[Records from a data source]
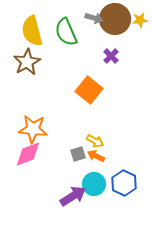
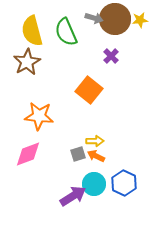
orange star: moved 6 px right, 13 px up
yellow arrow: rotated 30 degrees counterclockwise
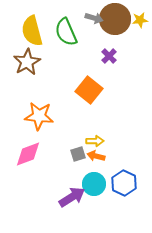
purple cross: moved 2 px left
orange arrow: rotated 12 degrees counterclockwise
purple arrow: moved 1 px left, 1 px down
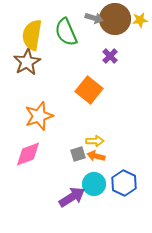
yellow semicircle: moved 4 px down; rotated 24 degrees clockwise
purple cross: moved 1 px right
orange star: rotated 24 degrees counterclockwise
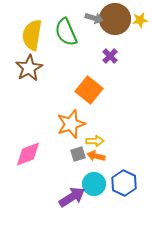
brown star: moved 2 px right, 6 px down
orange star: moved 32 px right, 8 px down
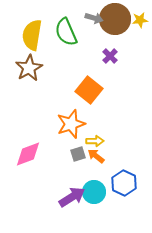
orange arrow: rotated 24 degrees clockwise
cyan circle: moved 8 px down
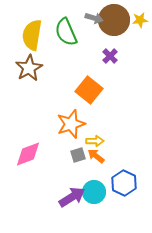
brown circle: moved 1 px left, 1 px down
gray square: moved 1 px down
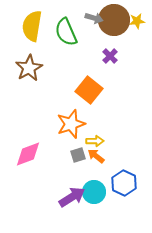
yellow star: moved 3 px left, 1 px down
yellow semicircle: moved 9 px up
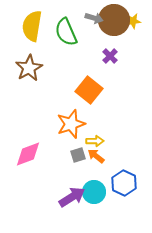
yellow star: moved 4 px left
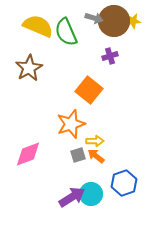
brown circle: moved 1 px down
yellow semicircle: moved 6 px right; rotated 104 degrees clockwise
purple cross: rotated 28 degrees clockwise
blue hexagon: rotated 15 degrees clockwise
cyan circle: moved 3 px left, 2 px down
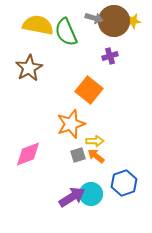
yellow semicircle: moved 1 px up; rotated 12 degrees counterclockwise
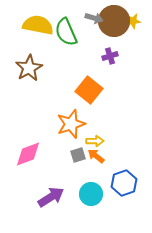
purple arrow: moved 21 px left
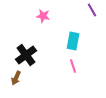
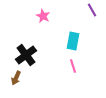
pink star: rotated 16 degrees clockwise
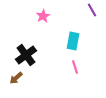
pink star: rotated 16 degrees clockwise
pink line: moved 2 px right, 1 px down
brown arrow: rotated 24 degrees clockwise
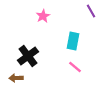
purple line: moved 1 px left, 1 px down
black cross: moved 2 px right, 1 px down
pink line: rotated 32 degrees counterclockwise
brown arrow: rotated 40 degrees clockwise
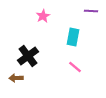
purple line: rotated 56 degrees counterclockwise
cyan rectangle: moved 4 px up
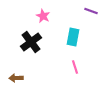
purple line: rotated 16 degrees clockwise
pink star: rotated 16 degrees counterclockwise
black cross: moved 3 px right, 14 px up
pink line: rotated 32 degrees clockwise
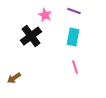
purple line: moved 17 px left
pink star: moved 2 px right, 1 px up
black cross: moved 6 px up
brown arrow: moved 2 px left; rotated 32 degrees counterclockwise
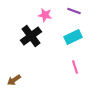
pink star: rotated 16 degrees counterclockwise
cyan rectangle: rotated 54 degrees clockwise
brown arrow: moved 2 px down
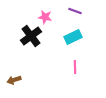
purple line: moved 1 px right
pink star: moved 2 px down
pink line: rotated 16 degrees clockwise
brown arrow: rotated 16 degrees clockwise
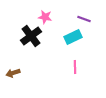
purple line: moved 9 px right, 8 px down
brown arrow: moved 1 px left, 7 px up
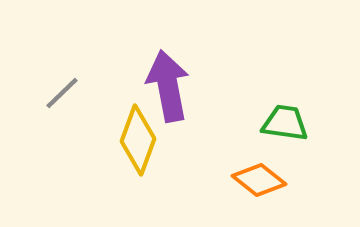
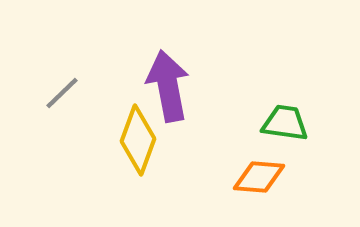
orange diamond: moved 3 px up; rotated 34 degrees counterclockwise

▸ INSTRUCTIONS FOR THE TASK
Copy every line of the items above verbatim, omitting the pictures from your answer.

▸ COMPLETE ANSWER
orange star: moved 6 px right, 13 px up
yellow arrow: rotated 30 degrees counterclockwise
purple cross: moved 2 px left
orange arrow: rotated 12 degrees counterclockwise
purple arrow: moved 1 px left, 1 px down
yellow semicircle: moved 4 px down; rotated 24 degrees clockwise
purple cross: moved 1 px right
orange star: rotated 24 degrees counterclockwise
brown star: moved 2 px right, 6 px down
orange star: moved 32 px right, 8 px down
orange arrow: rotated 24 degrees clockwise
cyan circle: moved 8 px down
brown circle: moved 1 px left, 1 px down
gray square: moved 1 px down
yellow star: moved 3 px left, 1 px down
yellow semicircle: moved 9 px up
yellow star: moved 4 px left
brown circle: moved 1 px down
yellow semicircle: moved 6 px right; rotated 104 degrees clockwise
purple cross: rotated 28 degrees clockwise
blue hexagon: rotated 15 degrees clockwise
cyan circle: moved 3 px left, 2 px down
yellow semicircle: moved 1 px up; rotated 12 degrees counterclockwise
purple arrow: moved 21 px left
pink star: rotated 16 degrees clockwise
pink star: rotated 16 degrees clockwise
pink line: moved 2 px right, 1 px down
brown arrow: rotated 24 degrees clockwise
purple line: moved 1 px left, 1 px down
black cross: moved 2 px right, 1 px down
pink line: rotated 32 degrees counterclockwise
brown arrow: rotated 40 degrees clockwise
purple line: rotated 56 degrees counterclockwise
cyan rectangle: moved 4 px up
purple line: rotated 16 degrees clockwise
pink star: rotated 16 degrees counterclockwise
black cross: moved 3 px right, 14 px up
pink line: rotated 32 degrees clockwise
purple line: moved 17 px left
pink star: moved 2 px right, 1 px up
black cross: moved 6 px up
brown arrow: moved 2 px left; rotated 32 degrees counterclockwise
pink star: rotated 16 degrees counterclockwise
cyan rectangle: rotated 54 degrees clockwise
brown arrow: moved 2 px down
purple line: moved 1 px right
pink star: moved 2 px down
pink line: rotated 16 degrees clockwise
brown arrow: rotated 16 degrees clockwise
purple line: moved 9 px right, 8 px down
brown arrow: moved 1 px left, 7 px up
orange diamond: moved 3 px up; rotated 34 degrees counterclockwise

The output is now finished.